### [Assignment]
Could you repeat the entries below exactly, but only from the line with "window: (104, 444) -> (489, 98), moved" through the line with "filing cabinet: (244, 228)", and without any picture?

### [Working data]
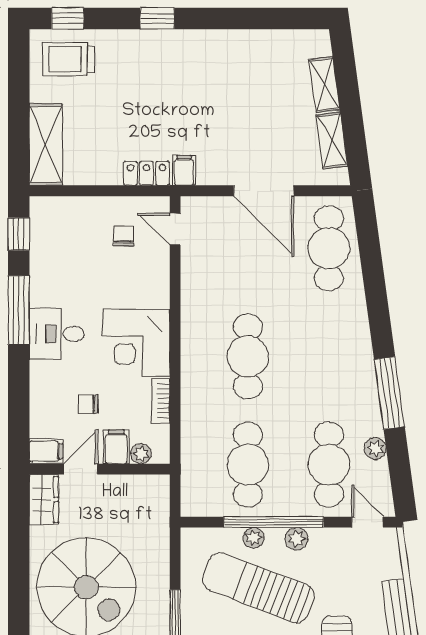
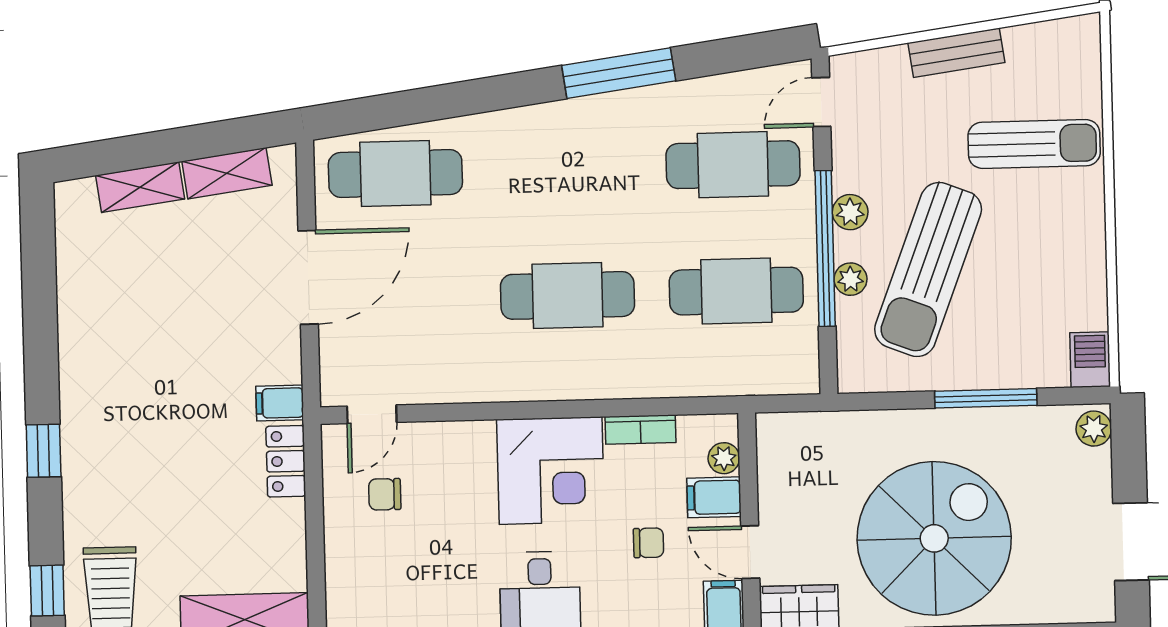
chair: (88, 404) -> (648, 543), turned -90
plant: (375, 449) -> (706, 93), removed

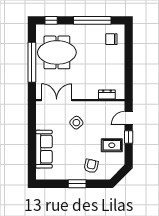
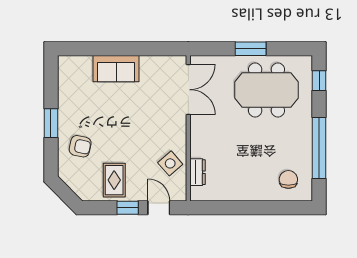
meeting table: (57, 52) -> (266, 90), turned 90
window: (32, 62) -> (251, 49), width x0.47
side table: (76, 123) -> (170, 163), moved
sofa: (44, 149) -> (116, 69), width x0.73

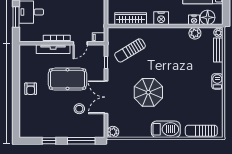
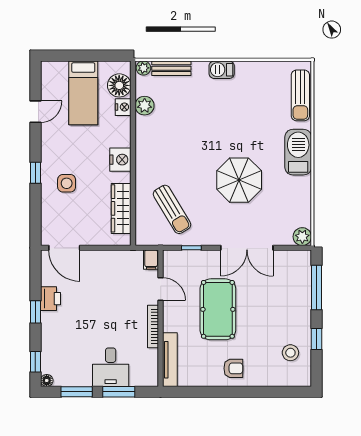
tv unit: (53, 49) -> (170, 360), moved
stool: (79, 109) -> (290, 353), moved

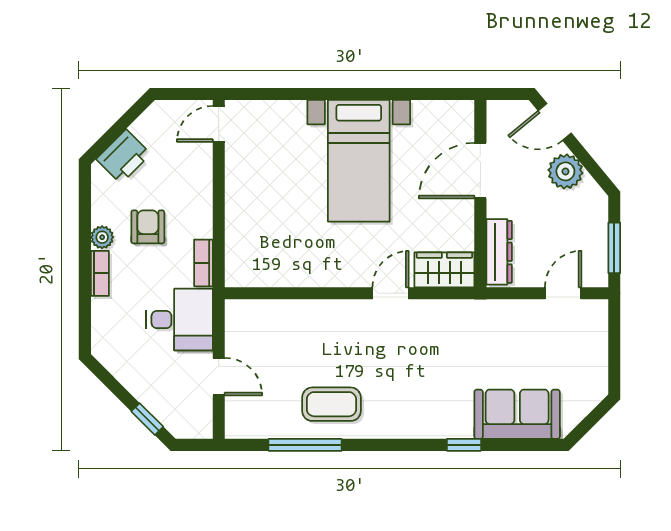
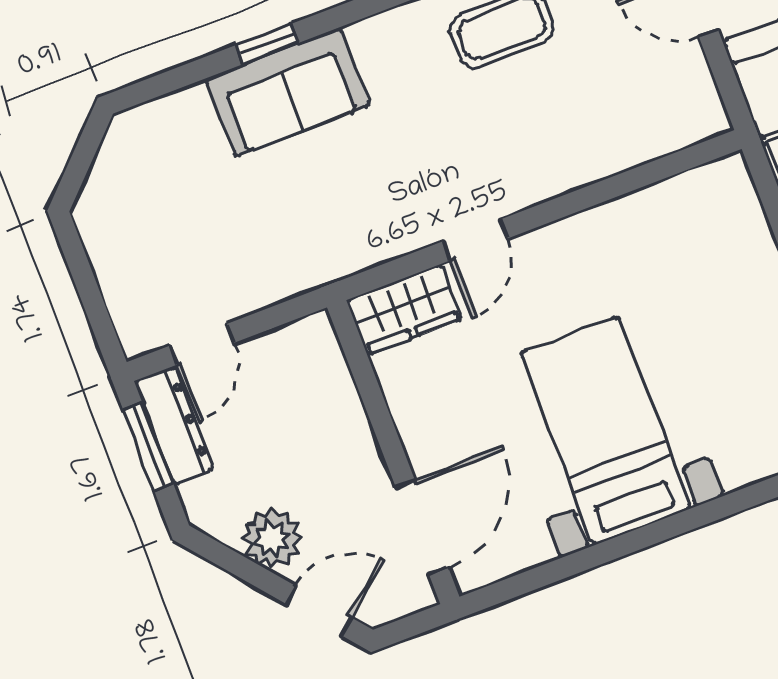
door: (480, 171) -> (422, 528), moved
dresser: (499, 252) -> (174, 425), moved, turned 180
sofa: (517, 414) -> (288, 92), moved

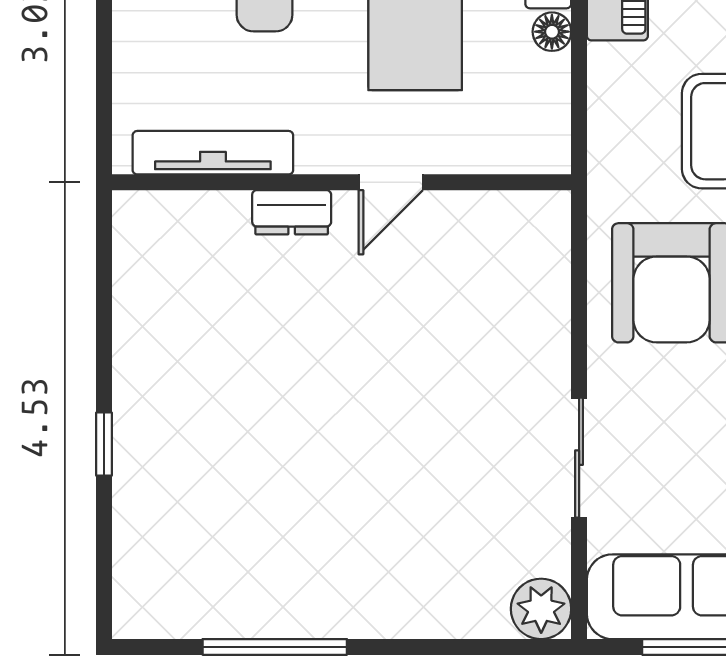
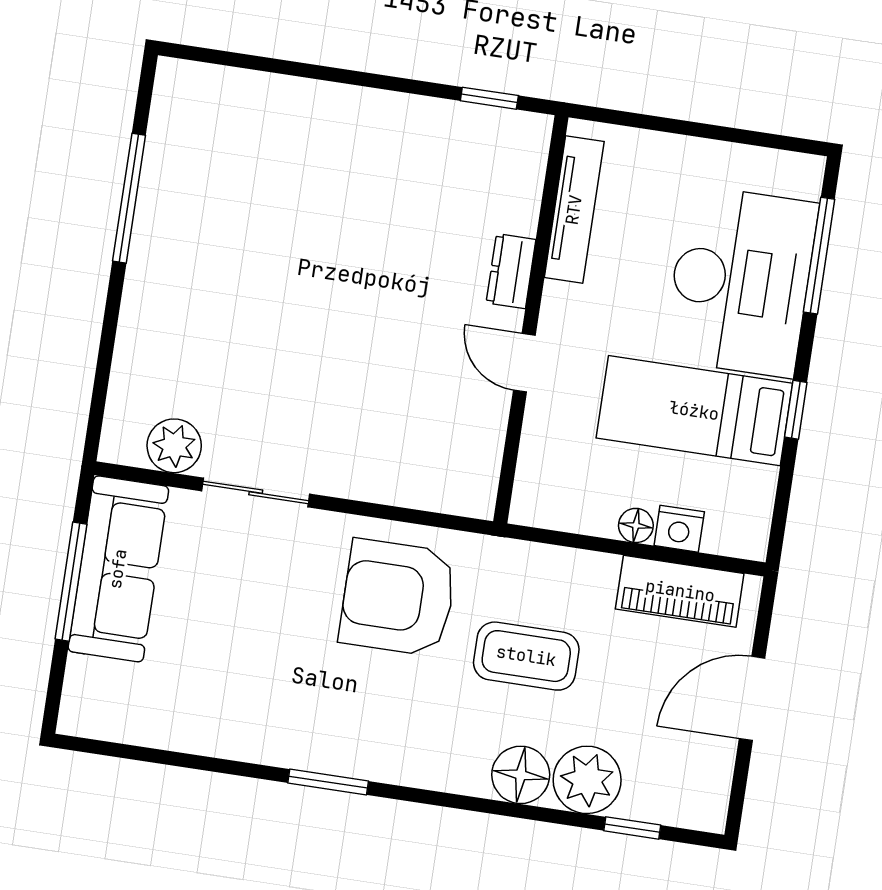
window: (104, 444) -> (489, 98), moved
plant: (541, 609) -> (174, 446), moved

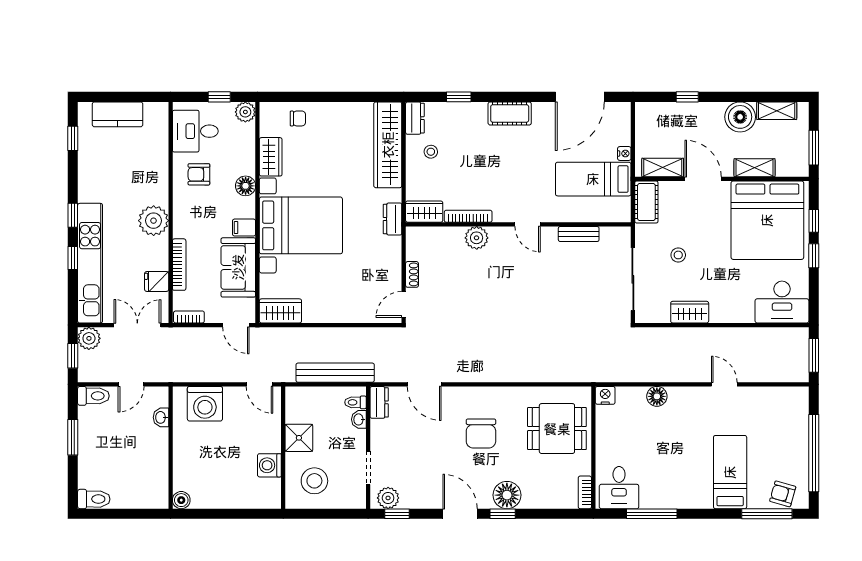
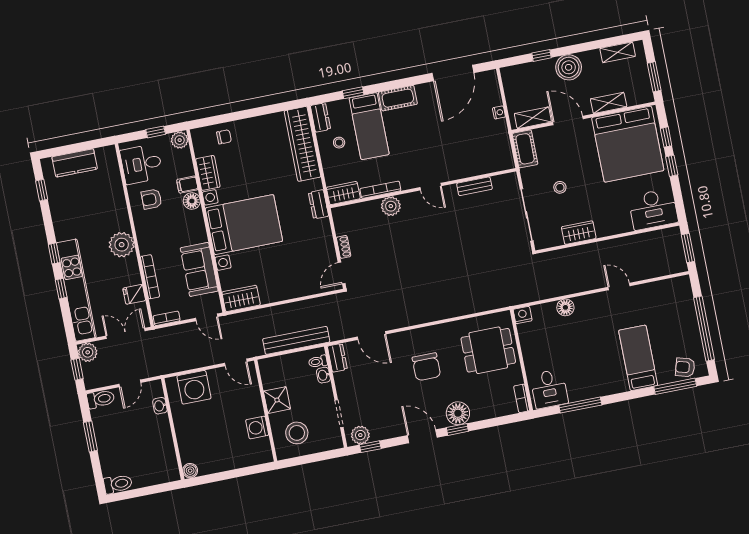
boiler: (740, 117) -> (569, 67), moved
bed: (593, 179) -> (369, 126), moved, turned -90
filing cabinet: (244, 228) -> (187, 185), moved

* * *

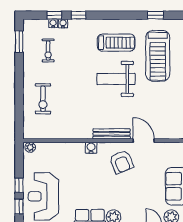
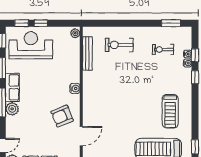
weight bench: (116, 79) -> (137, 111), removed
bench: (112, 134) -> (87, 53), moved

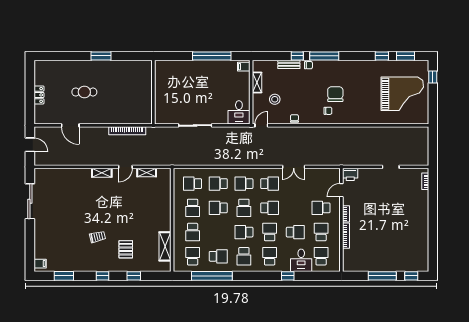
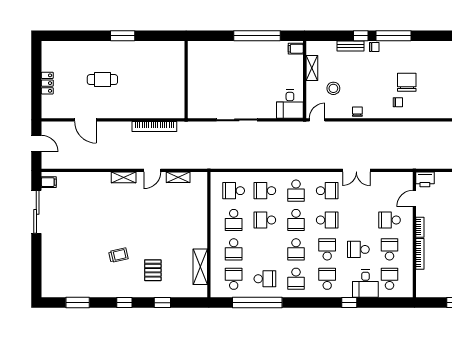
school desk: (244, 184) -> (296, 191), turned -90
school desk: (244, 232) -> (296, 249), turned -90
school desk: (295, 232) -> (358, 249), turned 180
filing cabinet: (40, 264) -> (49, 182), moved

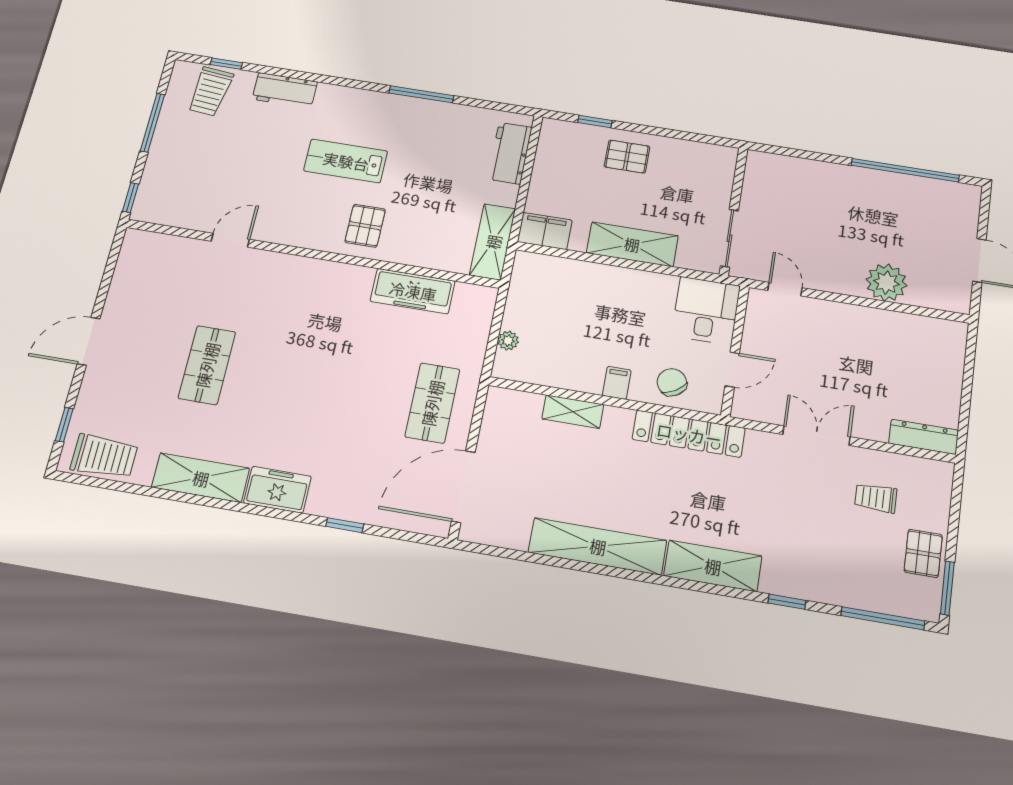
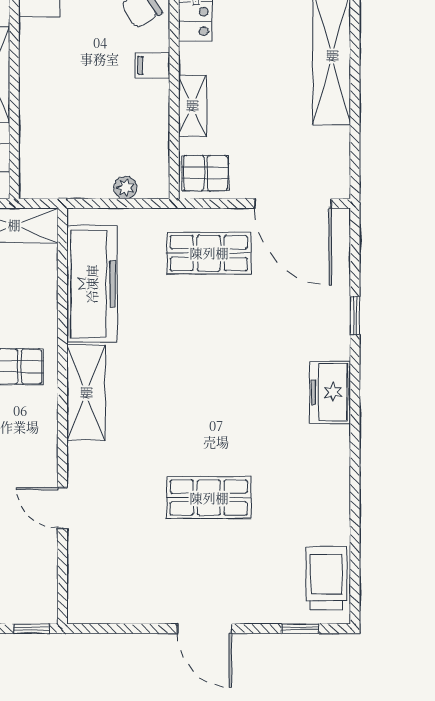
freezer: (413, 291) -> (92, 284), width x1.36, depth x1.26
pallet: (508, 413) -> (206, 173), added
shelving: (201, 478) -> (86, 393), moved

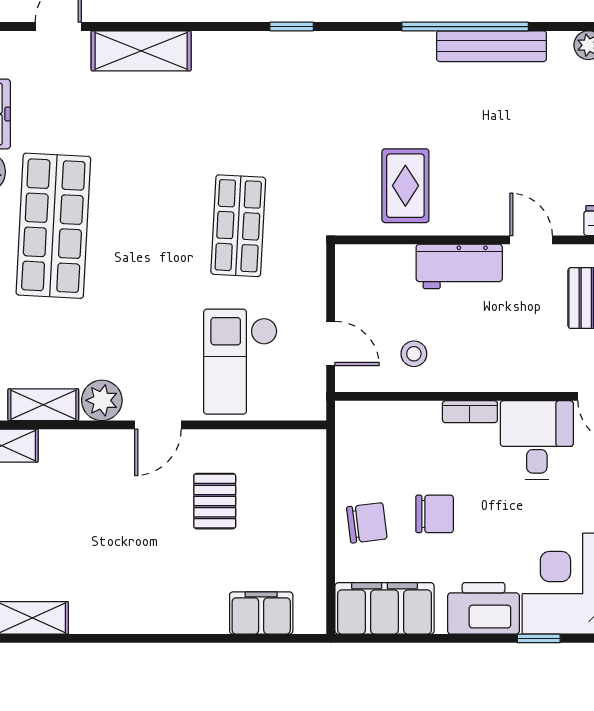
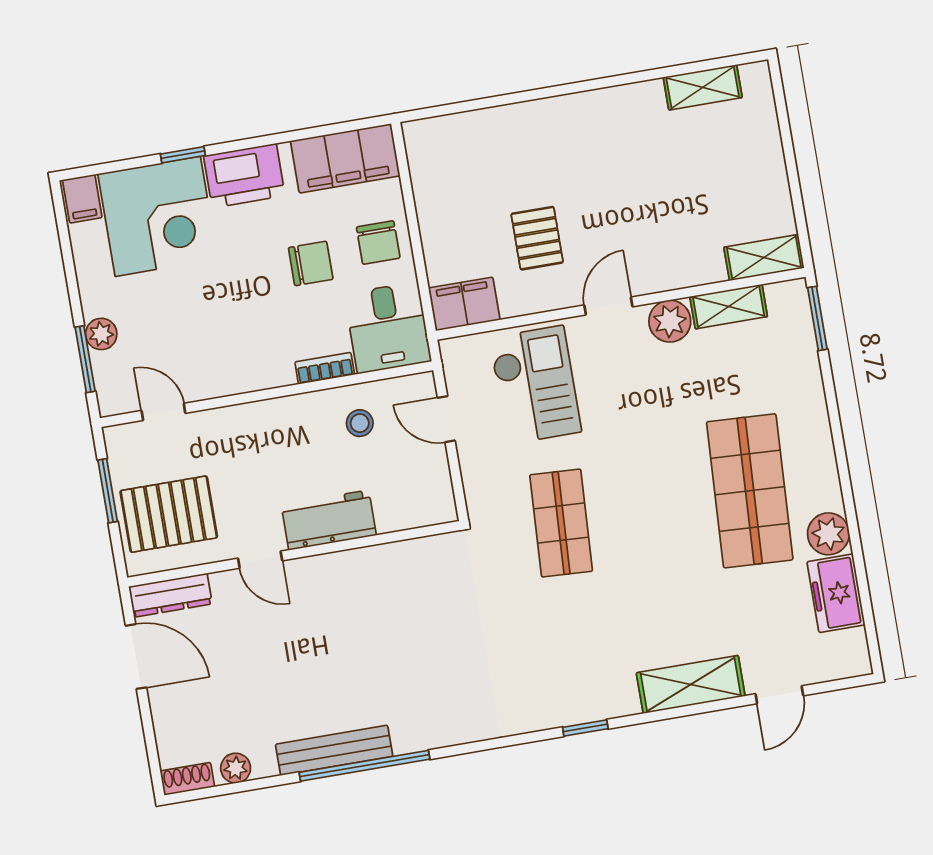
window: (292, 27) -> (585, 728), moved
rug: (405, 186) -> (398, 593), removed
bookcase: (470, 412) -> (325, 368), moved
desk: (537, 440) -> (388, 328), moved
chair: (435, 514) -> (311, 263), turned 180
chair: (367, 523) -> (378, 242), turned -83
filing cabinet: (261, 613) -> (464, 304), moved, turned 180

### [Written solution]
window: (104, 444) -> (489, 98), moved
plant: (541, 609) -> (174, 446), moved

boiler: (740, 117) -> (569, 67), moved
bed: (593, 179) -> (369, 126), moved, turned -90
filing cabinet: (244, 228) -> (187, 185), moved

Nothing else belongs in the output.